# TASK DESCRIPTION:
Copy the entries exactly. Leave out any pictures.

RECORDS FOR PROCESSING Block Start

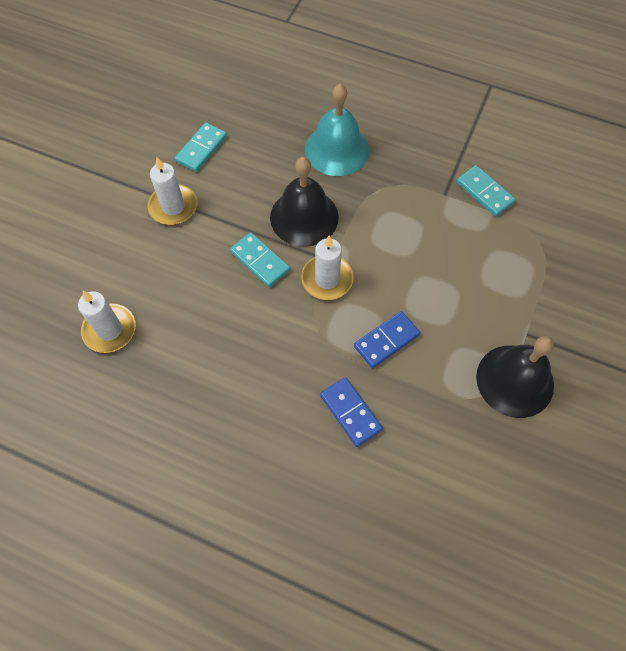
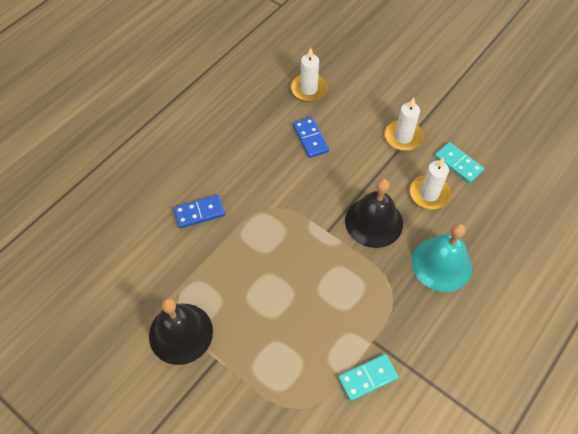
camera: 105 degrees right, 5 degrees down
(260, 261) = (339, 183): turquoise domino -> none
(327, 279) = (311, 224): white candle -> white candle (429, 194)
(386, 340) = (246, 251): blue domino -> blue domino (310, 138)

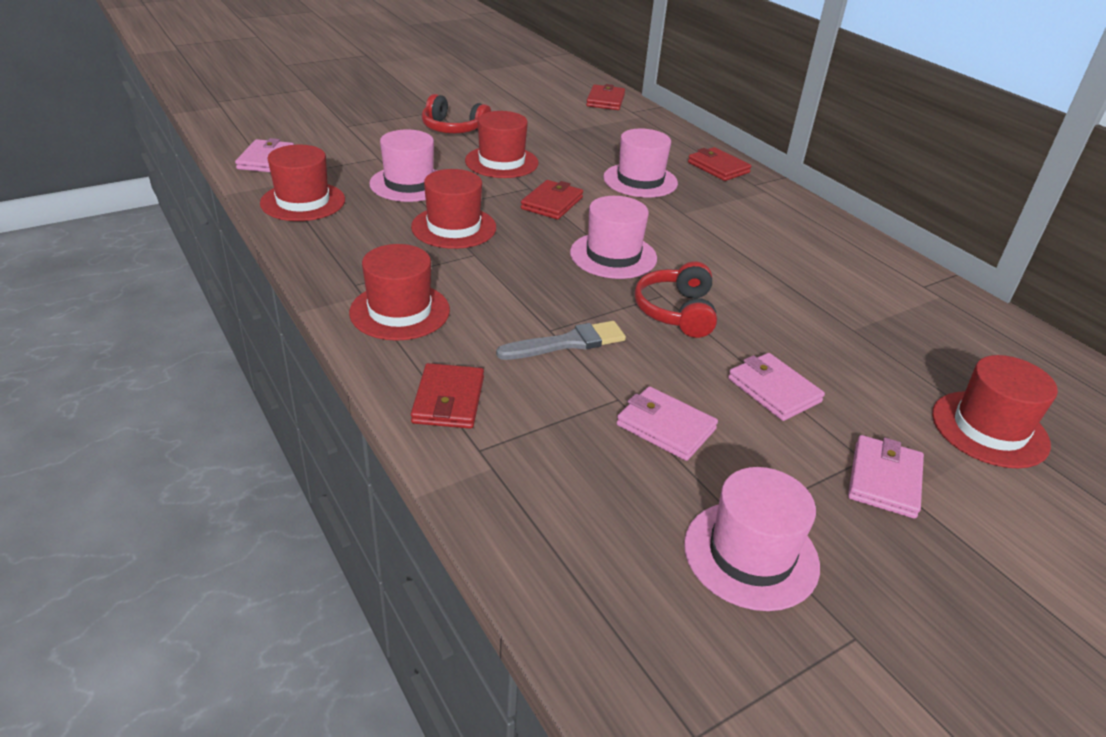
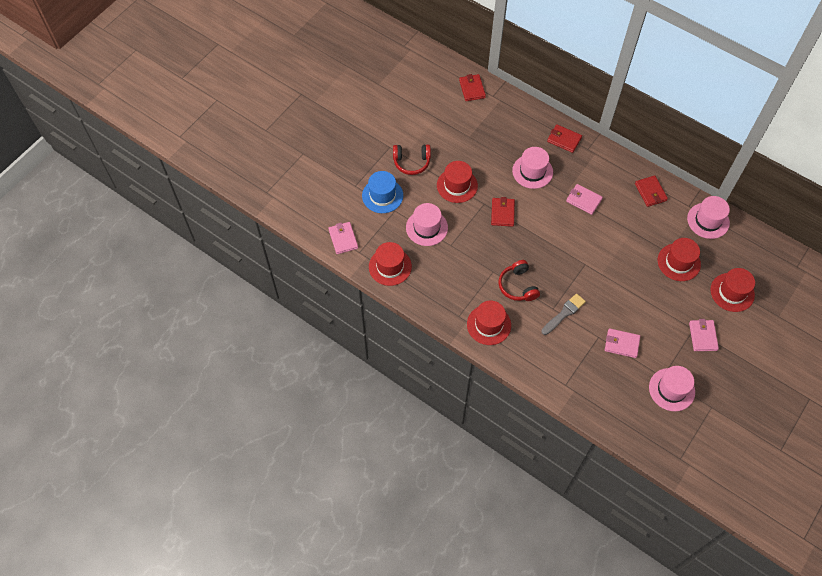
camera: 20 degrees left, 25 degrees up
(375, 142) = (382, 195): none -> blue hat
(448, 400) = (540, 366): red wallet -> red wallet (650, 192)
(454, 227) = (471, 255): red hat -> red hat (679, 262)
(613, 255) = (551, 244): pink hat -> pink hat (708, 220)
(676, 312) = (596, 273): red headphones -> red headphones (518, 286)
(774, 390) = (651, 306): pink wallet -> pink wallet (583, 200)

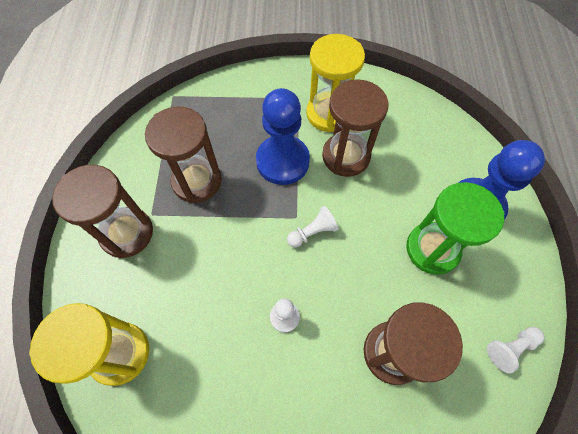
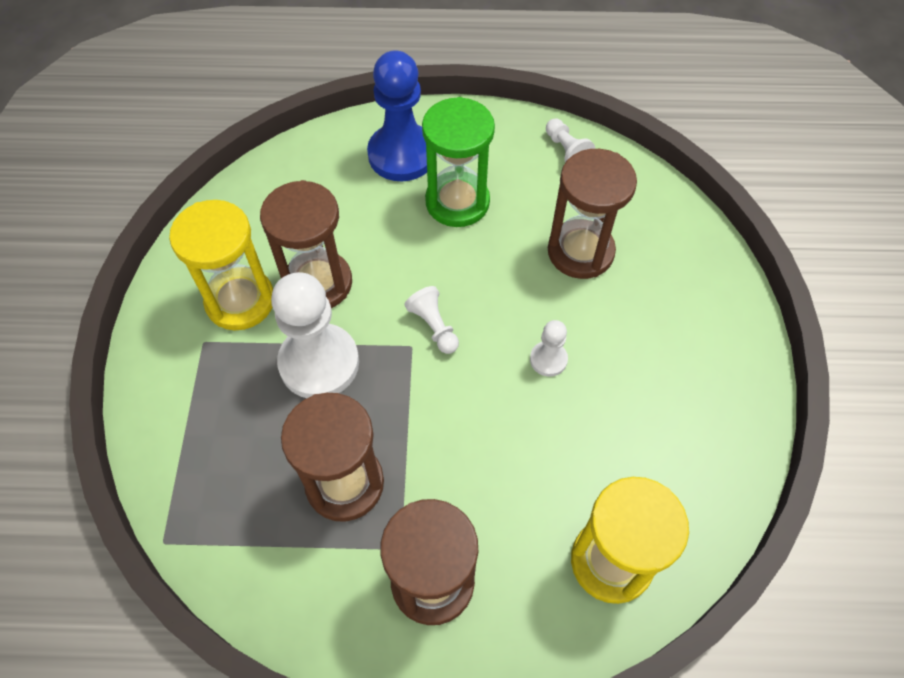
camera: 90 degrees left, 5 degrees down
(282, 161) = (319, 363): blue pawn -> white pawn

RECORDS FOR PROCESSING Block End

# ANSWER:
camera: 105 degrees right, 5 degrees down
(260, 261) = (339, 183): turquoise domino -> none
(327, 279) = (311, 224): white candle -> white candle (429, 194)
(386, 340) = (246, 251): blue domino -> blue domino (310, 138)

camera: 20 degrees left, 25 degrees up
(375, 142) = (382, 195): none -> blue hat
(448, 400) = (540, 366): red wallet -> red wallet (650, 192)
(454, 227) = (471, 255): red hat -> red hat (679, 262)
(613, 255) = (551, 244): pink hat -> pink hat (708, 220)
(676, 312) = (596, 273): red headphones -> red headphones (518, 286)
(774, 390) = (651, 306): pink wallet -> pink wallet (583, 200)

camera: 90 degrees left, 5 degrees down
(282, 161) = (319, 363): blue pawn -> white pawn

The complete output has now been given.